COLLECTED MATERIAL:
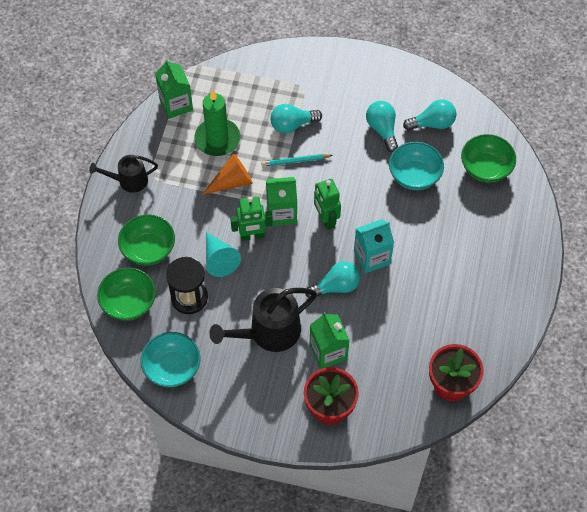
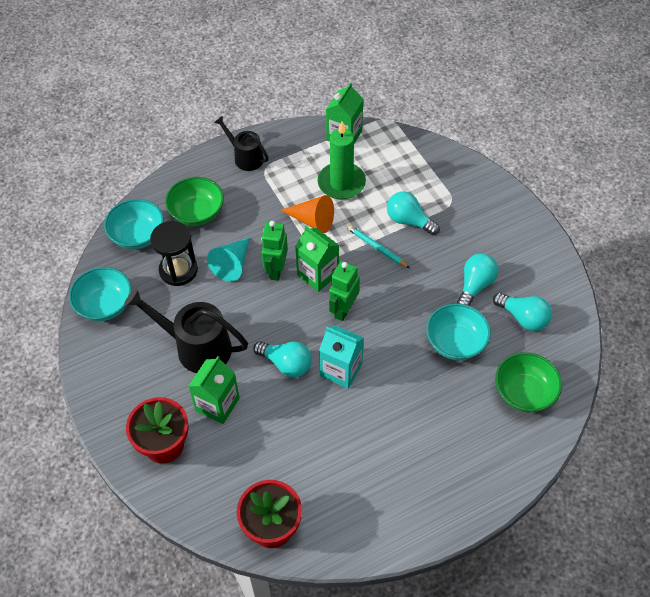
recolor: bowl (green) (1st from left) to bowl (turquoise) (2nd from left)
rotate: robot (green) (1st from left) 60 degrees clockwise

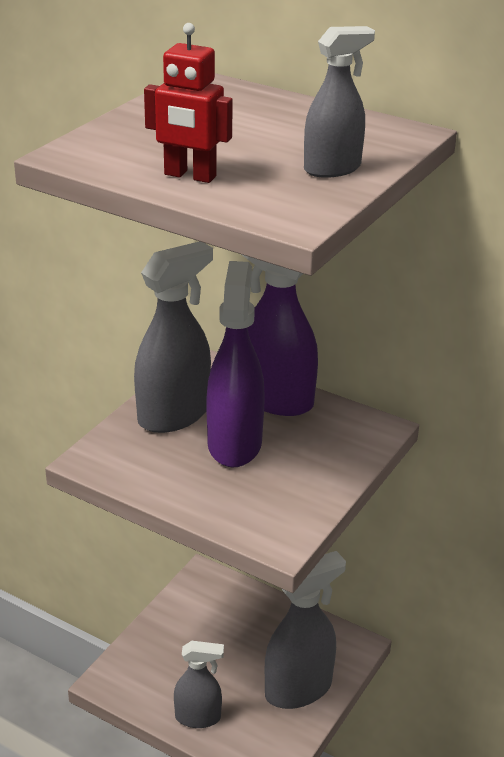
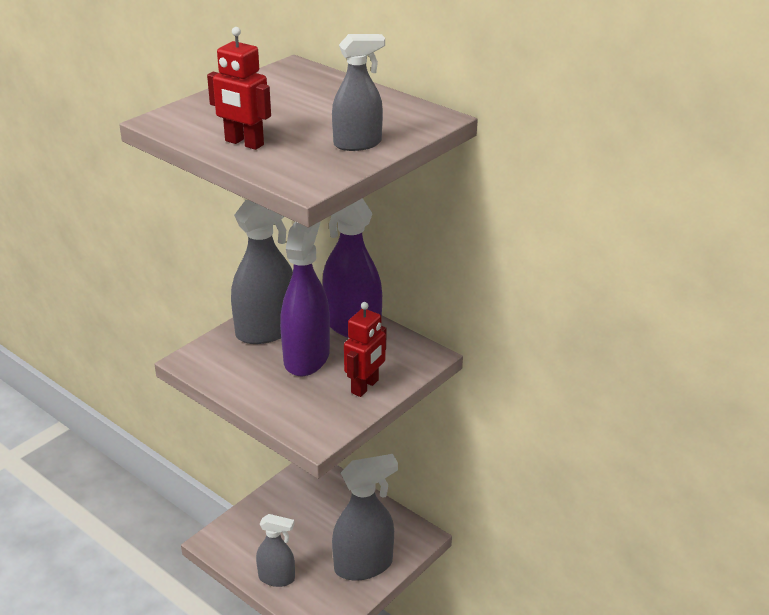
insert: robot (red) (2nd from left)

EXERCISE:
Using the listing above, write out exactly the lines from the one that holds "rotate: robot (green)" through the last line, both included, and omit pictures.

ANSWER FOR THE TASK:
rotate: robot (green) (1st from left) 60 degrees clockwise

insert: robot (red) (2nd from left)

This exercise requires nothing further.